Problem details ▸ Report back each line of the records that contains the string "camera".

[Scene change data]

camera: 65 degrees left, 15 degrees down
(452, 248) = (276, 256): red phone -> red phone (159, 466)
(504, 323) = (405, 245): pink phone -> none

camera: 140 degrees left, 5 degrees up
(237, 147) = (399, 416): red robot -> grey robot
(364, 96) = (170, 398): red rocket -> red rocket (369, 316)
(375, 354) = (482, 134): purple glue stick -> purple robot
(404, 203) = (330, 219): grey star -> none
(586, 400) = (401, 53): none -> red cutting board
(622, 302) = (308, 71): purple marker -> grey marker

Response box ▸
camera: 65 degrees left, 15 degrees down
camera: 140 degrees left, 5 degrees up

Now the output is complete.